====== Supplied records ======
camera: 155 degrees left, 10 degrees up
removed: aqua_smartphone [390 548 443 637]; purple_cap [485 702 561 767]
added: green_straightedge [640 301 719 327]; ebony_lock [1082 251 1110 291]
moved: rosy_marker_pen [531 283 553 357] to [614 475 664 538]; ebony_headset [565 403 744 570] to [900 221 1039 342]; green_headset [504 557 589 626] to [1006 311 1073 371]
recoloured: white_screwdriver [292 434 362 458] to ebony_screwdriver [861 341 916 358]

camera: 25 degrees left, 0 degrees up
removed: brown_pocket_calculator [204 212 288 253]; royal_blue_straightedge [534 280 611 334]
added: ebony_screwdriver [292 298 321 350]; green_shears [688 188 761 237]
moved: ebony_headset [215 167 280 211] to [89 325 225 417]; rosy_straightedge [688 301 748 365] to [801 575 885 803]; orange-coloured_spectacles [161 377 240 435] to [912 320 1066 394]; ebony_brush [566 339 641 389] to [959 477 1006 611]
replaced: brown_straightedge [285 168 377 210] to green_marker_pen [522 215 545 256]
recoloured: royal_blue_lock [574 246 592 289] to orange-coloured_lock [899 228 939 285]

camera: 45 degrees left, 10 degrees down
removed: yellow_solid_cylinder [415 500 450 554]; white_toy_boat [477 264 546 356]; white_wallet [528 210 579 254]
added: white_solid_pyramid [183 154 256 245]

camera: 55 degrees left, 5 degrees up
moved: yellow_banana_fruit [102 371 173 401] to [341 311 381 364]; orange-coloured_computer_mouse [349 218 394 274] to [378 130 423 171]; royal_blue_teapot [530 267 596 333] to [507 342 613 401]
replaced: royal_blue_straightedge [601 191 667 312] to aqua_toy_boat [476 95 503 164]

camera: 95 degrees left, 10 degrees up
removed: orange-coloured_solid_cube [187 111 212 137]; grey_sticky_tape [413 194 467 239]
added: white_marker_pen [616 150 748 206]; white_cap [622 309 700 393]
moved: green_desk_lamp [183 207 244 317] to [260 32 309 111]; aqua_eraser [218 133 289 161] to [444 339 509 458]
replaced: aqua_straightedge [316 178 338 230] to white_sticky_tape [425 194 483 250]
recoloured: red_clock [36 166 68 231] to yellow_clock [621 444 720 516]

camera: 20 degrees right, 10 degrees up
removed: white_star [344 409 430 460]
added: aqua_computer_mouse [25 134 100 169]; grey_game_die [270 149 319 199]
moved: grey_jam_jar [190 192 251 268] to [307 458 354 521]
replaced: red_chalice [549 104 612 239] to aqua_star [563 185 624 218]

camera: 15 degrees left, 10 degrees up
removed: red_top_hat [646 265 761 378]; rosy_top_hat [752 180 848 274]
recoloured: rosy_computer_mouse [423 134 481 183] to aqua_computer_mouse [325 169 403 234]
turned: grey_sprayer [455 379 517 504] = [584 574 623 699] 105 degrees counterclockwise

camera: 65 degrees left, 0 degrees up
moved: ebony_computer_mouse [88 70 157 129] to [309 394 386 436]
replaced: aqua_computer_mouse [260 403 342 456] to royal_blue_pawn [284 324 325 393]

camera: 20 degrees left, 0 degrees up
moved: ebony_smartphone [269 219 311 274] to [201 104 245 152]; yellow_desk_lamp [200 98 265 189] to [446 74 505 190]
======
:: Your goal ::
Could you copy every record above exactly as written?

:: Response to this exercise ::
camera: 155 degrees left, 10 degrees up
removed: aqua_smartphone [390 548 443 637]; purple_cap [485 702 561 767]
added: green_straightedge [640 301 719 327]; ebony_lock [1082 251 1110 291]
moved: rosy_marker_pen [531 283 553 357] to [614 475 664 538]; ebony_headset [565 403 744 570] to [900 221 1039 342]; green_headset [504 557 589 626] to [1006 311 1073 371]
recoloured: white_screwdriver [292 434 362 458] to ebony_screwdriver [861 341 916 358]

camera: 25 degrees left, 0 degrees up
removed: brown_pocket_calculator [204 212 288 253]; royal_blue_straightedge [534 280 611 334]
added: ebony_screwdriver [292 298 321 350]; green_shears [688 188 761 237]
moved: ebony_headset [215 167 280 211] to [89 325 225 417]; rosy_straightedge [688 301 748 365] to [801 575 885 803]; orange-coloured_spectacles [161 377 240 435] to [912 320 1066 394]; ebony_brush [566 339 641 389] to [959 477 1006 611]
replaced: brown_straightedge [285 168 377 210] to green_marker_pen [522 215 545 256]
recoloured: royal_blue_lock [574 246 592 289] to orange-coloured_lock [899 228 939 285]

camera: 45 degrees left, 10 degrees down
removed: yellow_solid_cylinder [415 500 450 554]; white_toy_boat [477 264 546 356]; white_wallet [528 210 579 254]
added: white_solid_pyramid [183 154 256 245]

camera: 55 degrees left, 5 degrees up
moved: yellow_banana_fruit [102 371 173 401] to [341 311 381 364]; orange-coloured_computer_mouse [349 218 394 274] to [378 130 423 171]; royal_blue_teapot [530 267 596 333] to [507 342 613 401]
replaced: royal_blue_straightedge [601 191 667 312] to aqua_toy_boat [476 95 503 164]

camera: 95 degrees left, 10 degrees up
removed: orange-coloured_solid_cube [187 111 212 137]; grey_sticky_tape [413 194 467 239]
added: white_marker_pen [616 150 748 206]; white_cap [622 309 700 393]
moved: green_desk_lamp [183 207 244 317] to [260 32 309 111]; aqua_eraser [218 133 289 161] to [444 339 509 458]
replaced: aqua_straightedge [316 178 338 230] to white_sticky_tape [425 194 483 250]
recoloured: red_clock [36 166 68 231] to yellow_clock [621 444 720 516]

camera: 20 degrees right, 10 degrees up
removed: white_star [344 409 430 460]
added: aqua_computer_mouse [25 134 100 169]; grey_game_die [270 149 319 199]
moved: grey_jam_jar [190 192 251 268] to [307 458 354 521]
replaced: red_chalice [549 104 612 239] to aqua_star [563 185 624 218]

camera: 15 degrees left, 10 degrees up
removed: red_top_hat [646 265 761 378]; rosy_top_hat [752 180 848 274]
recoloured: rosy_computer_mouse [423 134 481 183] to aqua_computer_mouse [325 169 403 234]
turned: grey_sprayer [455 379 517 504] = [584 574 623 699] 105 degrees counterclockwise

camera: 65 degrees left, 0 degrees up
moved: ebony_computer_mouse [88 70 157 129] to [309 394 386 436]
replaced: aqua_computer_mouse [260 403 342 456] to royal_blue_pawn [284 324 325 393]

camera: 20 degrees left, 0 degrees up
moved: ebony_smartphone [269 219 311 274] to [201 104 245 152]; yellow_desk_lamp [200 98 265 189] to [446 74 505 190]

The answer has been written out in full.